• ASSIGNMENT: Begin with the line containing "D4: schottky (A" and end with the last line of the data below; return those lines exactly, and only those.

[Start of section]

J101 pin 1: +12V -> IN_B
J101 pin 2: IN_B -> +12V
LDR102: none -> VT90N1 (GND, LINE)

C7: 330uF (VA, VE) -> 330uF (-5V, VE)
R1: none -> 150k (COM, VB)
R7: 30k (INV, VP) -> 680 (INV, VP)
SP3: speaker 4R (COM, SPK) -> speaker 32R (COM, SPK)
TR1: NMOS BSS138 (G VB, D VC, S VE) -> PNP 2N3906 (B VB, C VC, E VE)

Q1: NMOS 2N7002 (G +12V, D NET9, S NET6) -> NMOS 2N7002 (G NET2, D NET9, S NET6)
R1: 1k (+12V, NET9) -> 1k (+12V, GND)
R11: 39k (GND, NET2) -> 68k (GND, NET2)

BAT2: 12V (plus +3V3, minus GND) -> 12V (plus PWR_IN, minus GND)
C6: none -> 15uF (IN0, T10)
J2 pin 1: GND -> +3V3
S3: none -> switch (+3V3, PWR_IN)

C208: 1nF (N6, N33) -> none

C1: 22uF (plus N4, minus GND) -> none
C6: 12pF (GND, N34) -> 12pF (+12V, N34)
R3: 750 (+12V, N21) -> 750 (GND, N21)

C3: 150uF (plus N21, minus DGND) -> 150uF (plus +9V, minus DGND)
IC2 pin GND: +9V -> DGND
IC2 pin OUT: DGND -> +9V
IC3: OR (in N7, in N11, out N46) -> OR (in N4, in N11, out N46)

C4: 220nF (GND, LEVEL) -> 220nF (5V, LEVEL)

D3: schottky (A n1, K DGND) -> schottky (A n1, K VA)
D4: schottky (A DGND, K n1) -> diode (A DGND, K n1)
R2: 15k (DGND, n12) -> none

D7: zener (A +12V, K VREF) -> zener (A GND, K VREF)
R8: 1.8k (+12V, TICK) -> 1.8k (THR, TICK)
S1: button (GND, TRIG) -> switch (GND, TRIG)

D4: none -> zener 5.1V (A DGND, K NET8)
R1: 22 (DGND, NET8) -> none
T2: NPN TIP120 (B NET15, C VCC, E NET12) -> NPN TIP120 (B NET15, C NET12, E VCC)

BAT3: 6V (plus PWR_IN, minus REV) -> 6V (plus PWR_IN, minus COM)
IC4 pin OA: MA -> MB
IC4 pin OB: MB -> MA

[End of section]

• YOUR RESPONSE:
D4: schottky (A DGND, K n1) -> diode (A DGND, K n1)
R2: 15k (DGND, n12) -> none

D7: zener (A +12V, K VREF) -> zener (A GND, K VREF)
R8: 1.8k (+12V, TICK) -> 1.8k (THR, TICK)
S1: button (GND, TRIG) -> switch (GND, TRIG)

D4: none -> zener 5.1V (A DGND, K NET8)
R1: 22 (DGND, NET8) -> none
T2: NPN TIP120 (B NET15, C VCC, E NET12) -> NPN TIP120 (B NET15, C NET12, E VCC)

BAT3: 6V (plus PWR_IN, minus REV) -> 6V (plus PWR_IN, minus COM)
IC4 pin OA: MA -> MB
IC4 pin OB: MB -> MA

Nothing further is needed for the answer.